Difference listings
####

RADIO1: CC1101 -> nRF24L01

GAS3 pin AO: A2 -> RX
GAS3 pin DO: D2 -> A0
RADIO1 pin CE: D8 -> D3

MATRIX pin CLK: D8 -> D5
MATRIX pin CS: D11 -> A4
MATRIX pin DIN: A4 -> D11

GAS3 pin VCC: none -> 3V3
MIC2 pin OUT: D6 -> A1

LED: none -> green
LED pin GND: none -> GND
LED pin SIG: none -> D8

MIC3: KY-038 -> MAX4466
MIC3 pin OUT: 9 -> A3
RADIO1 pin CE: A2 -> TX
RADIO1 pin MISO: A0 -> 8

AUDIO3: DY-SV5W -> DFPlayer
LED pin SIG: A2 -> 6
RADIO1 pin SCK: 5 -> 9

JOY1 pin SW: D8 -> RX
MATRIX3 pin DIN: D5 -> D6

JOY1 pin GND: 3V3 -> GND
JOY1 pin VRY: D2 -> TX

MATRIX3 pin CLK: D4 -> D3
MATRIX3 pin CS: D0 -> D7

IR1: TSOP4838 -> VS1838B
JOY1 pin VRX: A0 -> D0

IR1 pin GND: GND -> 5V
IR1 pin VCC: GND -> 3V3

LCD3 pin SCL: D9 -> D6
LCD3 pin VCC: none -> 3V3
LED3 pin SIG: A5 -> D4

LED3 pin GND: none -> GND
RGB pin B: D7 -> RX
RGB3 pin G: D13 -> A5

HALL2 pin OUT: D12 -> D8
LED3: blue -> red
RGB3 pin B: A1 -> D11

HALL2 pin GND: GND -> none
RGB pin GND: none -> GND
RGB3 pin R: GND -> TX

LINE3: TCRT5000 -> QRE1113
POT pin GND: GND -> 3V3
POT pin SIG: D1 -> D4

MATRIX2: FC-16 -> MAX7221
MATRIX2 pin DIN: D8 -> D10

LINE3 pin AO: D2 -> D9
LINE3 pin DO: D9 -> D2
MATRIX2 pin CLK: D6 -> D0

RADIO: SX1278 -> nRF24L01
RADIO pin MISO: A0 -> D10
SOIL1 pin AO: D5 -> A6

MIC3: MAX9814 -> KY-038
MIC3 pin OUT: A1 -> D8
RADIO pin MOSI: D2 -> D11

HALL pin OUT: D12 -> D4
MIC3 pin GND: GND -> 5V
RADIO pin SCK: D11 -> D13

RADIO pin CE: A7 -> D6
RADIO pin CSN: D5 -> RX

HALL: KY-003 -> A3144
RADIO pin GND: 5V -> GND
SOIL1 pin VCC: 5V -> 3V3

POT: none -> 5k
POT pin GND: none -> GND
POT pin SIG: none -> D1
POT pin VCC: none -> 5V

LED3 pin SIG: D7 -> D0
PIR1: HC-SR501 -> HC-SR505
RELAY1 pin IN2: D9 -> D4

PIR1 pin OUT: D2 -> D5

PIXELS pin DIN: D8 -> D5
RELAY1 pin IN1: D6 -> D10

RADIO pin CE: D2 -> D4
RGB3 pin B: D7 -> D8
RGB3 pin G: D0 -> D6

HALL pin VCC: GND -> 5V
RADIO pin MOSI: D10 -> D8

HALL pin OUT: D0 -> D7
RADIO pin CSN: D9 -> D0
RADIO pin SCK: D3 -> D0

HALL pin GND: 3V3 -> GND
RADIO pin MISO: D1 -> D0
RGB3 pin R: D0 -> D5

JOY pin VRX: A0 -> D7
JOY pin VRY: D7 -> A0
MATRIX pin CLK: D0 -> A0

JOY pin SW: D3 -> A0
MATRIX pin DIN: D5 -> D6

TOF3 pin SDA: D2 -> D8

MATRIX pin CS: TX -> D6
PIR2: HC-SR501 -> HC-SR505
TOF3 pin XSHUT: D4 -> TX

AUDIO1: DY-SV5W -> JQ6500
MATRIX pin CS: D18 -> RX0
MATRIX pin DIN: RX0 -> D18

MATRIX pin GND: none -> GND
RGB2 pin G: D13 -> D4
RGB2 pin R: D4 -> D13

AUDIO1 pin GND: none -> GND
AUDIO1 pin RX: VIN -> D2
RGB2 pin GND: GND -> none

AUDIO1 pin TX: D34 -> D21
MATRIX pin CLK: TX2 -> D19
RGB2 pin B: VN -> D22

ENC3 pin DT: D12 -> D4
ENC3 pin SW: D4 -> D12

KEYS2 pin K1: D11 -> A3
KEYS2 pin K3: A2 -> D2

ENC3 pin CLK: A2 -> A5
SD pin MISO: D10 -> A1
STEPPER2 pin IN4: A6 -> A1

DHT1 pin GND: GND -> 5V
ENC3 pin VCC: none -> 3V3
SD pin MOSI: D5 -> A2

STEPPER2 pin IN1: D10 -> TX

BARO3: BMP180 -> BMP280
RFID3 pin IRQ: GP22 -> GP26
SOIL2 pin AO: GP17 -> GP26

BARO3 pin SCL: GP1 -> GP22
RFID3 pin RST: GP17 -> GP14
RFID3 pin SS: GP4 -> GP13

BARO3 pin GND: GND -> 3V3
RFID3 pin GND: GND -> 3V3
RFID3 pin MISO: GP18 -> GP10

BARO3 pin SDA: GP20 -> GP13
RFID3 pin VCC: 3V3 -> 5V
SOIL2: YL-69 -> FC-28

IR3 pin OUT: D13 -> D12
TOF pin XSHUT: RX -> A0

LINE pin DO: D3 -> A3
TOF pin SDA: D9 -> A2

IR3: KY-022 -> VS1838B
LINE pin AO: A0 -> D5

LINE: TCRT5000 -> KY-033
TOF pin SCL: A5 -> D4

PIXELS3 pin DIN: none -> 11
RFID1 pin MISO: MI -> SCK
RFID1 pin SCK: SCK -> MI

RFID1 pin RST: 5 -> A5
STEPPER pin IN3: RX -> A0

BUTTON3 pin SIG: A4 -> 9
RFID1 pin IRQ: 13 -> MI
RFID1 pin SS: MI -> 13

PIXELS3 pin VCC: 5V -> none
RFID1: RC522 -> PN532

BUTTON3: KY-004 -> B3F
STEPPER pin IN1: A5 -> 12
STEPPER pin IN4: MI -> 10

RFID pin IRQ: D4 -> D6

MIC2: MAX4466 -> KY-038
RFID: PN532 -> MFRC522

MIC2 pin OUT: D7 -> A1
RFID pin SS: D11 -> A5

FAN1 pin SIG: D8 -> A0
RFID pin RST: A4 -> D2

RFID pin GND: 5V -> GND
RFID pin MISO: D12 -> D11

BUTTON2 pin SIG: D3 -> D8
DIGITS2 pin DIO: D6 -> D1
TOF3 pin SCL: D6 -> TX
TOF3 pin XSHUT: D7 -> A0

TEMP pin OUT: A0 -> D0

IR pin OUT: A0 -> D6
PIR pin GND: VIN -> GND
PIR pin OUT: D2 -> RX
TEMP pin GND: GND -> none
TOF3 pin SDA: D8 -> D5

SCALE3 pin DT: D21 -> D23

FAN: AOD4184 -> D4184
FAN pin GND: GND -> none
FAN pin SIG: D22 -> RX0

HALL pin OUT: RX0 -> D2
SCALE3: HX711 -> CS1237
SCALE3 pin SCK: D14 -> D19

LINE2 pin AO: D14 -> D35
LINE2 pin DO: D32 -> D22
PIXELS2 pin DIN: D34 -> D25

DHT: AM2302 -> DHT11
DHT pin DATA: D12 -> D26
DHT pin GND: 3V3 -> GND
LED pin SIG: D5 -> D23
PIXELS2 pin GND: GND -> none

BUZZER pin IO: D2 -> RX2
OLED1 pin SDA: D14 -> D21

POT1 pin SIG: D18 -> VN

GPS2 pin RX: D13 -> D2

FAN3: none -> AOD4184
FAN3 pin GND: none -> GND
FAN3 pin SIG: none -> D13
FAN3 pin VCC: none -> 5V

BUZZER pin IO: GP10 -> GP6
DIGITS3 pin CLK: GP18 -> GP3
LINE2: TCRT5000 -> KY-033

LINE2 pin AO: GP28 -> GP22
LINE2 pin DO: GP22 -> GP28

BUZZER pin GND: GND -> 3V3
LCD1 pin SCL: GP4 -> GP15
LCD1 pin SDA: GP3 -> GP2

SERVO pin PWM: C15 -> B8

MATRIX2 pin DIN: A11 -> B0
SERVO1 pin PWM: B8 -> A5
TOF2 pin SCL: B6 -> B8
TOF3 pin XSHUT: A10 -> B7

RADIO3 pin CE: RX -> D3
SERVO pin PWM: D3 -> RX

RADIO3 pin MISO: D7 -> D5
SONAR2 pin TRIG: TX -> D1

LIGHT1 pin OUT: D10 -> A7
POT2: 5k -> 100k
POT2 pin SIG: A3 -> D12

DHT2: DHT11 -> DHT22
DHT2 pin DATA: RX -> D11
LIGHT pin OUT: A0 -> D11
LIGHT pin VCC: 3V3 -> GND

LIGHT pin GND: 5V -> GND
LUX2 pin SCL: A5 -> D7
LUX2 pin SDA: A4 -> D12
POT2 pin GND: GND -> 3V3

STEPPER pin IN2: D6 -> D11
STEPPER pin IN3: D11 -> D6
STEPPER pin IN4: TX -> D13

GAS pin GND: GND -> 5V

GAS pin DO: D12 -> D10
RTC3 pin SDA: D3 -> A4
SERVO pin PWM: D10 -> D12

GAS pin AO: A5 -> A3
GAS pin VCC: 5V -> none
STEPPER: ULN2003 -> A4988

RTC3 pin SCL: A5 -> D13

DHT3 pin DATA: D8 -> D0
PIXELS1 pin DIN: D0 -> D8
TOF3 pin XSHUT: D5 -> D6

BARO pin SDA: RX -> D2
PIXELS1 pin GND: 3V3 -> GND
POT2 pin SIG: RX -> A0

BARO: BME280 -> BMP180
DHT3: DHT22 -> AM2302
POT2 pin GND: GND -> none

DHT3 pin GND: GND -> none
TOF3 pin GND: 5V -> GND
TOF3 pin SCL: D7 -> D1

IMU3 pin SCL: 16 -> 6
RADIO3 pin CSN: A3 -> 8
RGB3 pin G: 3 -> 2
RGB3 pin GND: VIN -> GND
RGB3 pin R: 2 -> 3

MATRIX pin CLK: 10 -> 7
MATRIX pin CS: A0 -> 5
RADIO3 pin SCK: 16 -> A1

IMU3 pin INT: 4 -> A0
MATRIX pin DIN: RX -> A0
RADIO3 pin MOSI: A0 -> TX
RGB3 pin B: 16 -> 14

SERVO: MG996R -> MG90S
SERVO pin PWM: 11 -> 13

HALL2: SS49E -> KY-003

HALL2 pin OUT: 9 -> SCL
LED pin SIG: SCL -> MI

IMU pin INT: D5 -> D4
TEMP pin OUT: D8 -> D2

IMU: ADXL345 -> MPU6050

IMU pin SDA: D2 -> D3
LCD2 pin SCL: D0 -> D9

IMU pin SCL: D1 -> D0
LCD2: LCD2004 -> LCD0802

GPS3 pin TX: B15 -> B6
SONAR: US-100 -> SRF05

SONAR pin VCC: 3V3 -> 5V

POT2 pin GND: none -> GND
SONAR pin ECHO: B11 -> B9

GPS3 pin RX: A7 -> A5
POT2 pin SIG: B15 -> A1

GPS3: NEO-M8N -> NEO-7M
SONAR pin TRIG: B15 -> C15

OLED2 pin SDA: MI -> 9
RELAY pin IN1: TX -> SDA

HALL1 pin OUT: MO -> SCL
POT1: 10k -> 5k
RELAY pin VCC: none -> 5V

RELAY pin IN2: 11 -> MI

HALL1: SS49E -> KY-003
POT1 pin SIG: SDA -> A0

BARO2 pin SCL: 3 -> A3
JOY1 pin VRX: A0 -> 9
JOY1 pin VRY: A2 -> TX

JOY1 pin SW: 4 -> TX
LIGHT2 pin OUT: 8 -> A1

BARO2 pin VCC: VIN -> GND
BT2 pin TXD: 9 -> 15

####

Of the entries above, repeat exactly the lines from the line with "HALL pin OUT: D0 -> D7" through the line with "ENC3 pin SW: D4 -> D12", both of them included.

WRITTEN ANSWER
HALL pin OUT: D0 -> D7
RADIO pin CSN: D9 -> D0
RADIO pin SCK: D3 -> D0

HALL pin GND: 3V3 -> GND
RADIO pin MISO: D1 -> D0
RGB3 pin R: D0 -> D5

JOY pin VRX: A0 -> D7
JOY pin VRY: D7 -> A0
MATRIX pin CLK: D0 -> A0

JOY pin SW: D3 -> A0
MATRIX pin DIN: D5 -> D6

TOF3 pin SDA: D2 -> D8

MATRIX pin CS: TX -> D6
PIR2: HC-SR501 -> HC-SR505
TOF3 pin XSHUT: D4 -> TX

AUDIO1: DY-SV5W -> JQ6500
MATRIX pin CS: D18 -> RX0
MATRIX pin DIN: RX0 -> D18

MATRIX pin GND: none -> GND
RGB2 pin G: D13 -> D4
RGB2 pin R: D4 -> D13

AUDIO1 pin GND: none -> GND
AUDIO1 pin RX: VIN -> D2
RGB2 pin GND: GND -> none

AUDIO1 pin TX: D34 -> D21
MATRIX pin CLK: TX2 -> D19
RGB2 pin B: VN -> D22

ENC3 pin DT: D12 -> D4
ENC3 pin SW: D4 -> D12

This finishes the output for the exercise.